(Collected data)
════════════════

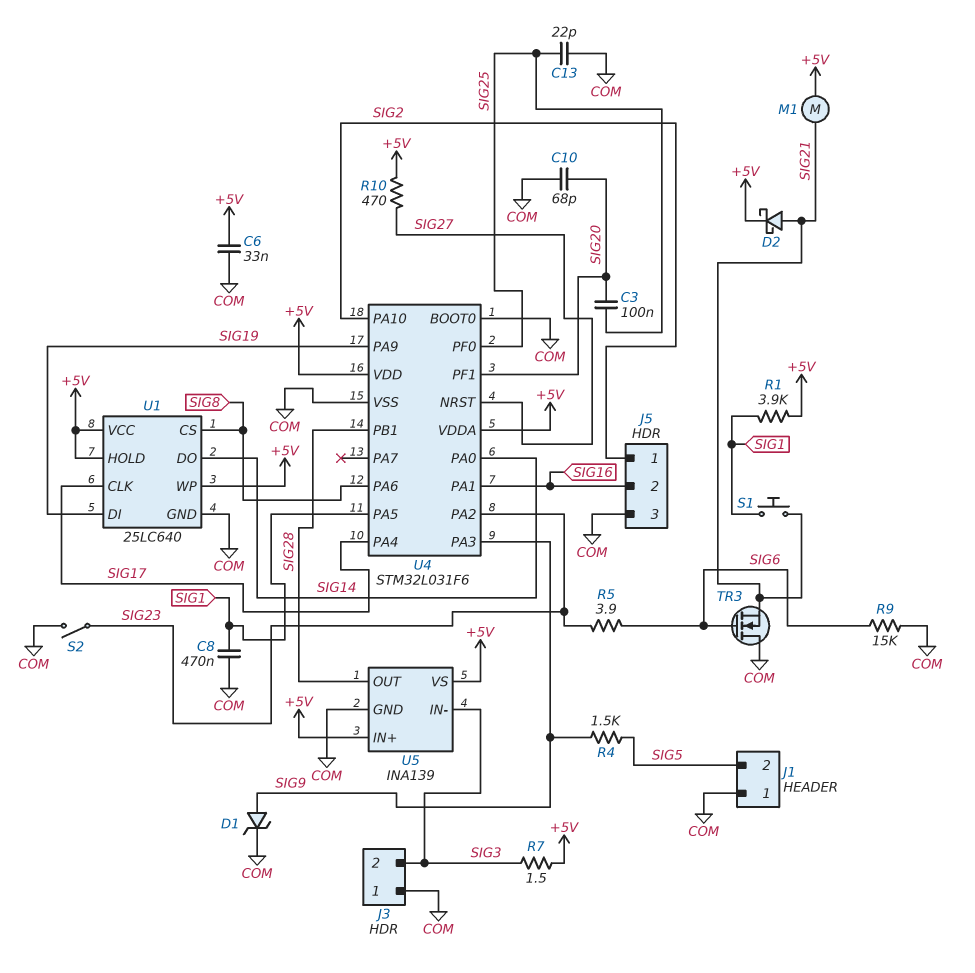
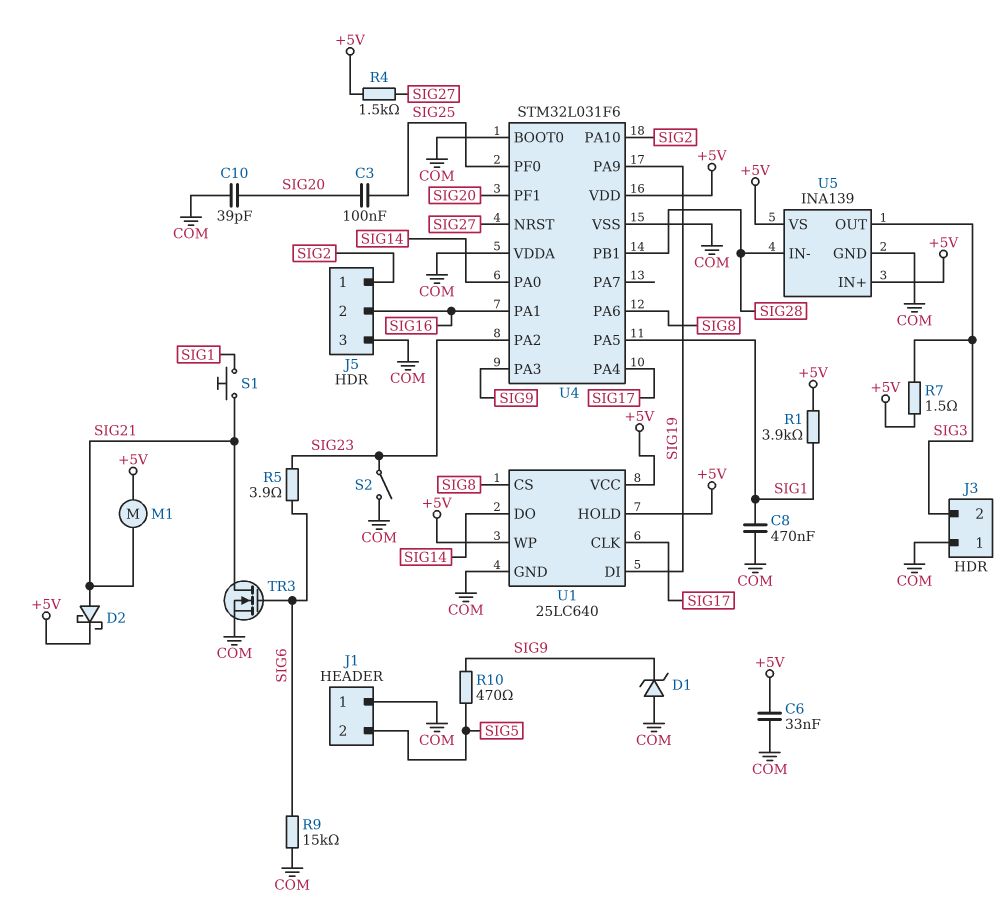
C10: 68pF (COM, SIG20) -> 39pF (COM, SIG20)
C13: 22pF (COM, SIG25) -> none
D1: zener (A SIG9, K COM) -> zener (A COM, K SIG9)
R4: 1.5k (SIG5, SIG9) -> 1.5k (+5V, SIG27)
R10: 470 (+5V, SIG27) -> 470 (SIG5, SIG9)
TR3: NMOS (G SIG6, D COM, S SIG21) -> NMOS (G SIG6, D SIG21, S COM)
U4 pin VDDA: +5V -> COM
U5 pin IN-: SIG3 -> SIG28
U5 pin OUT: SIG28 -> SIG3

════════════════

Set down every entry above exactly as written. Leave out all pictures.

**Result of the exercise**.
C10: 68pF (COM, SIG20) -> 39pF (COM, SIG20)
C13: 22pF (COM, SIG25) -> none
D1: zener (A SIG9, K COM) -> zener (A COM, K SIG9)
R4: 1.5k (SIG5, SIG9) -> 1.5k (+5V, SIG27)
R10: 470 (+5V, SIG27) -> 470 (SIG5, SIG9)
TR3: NMOS (G SIG6, D COM, S SIG21) -> NMOS (G SIG6, D SIG21, S COM)
U4 pin VDDA: +5V -> COM
U5 pin IN-: SIG3 -> SIG28
U5 pin OUT: SIG28 -> SIG3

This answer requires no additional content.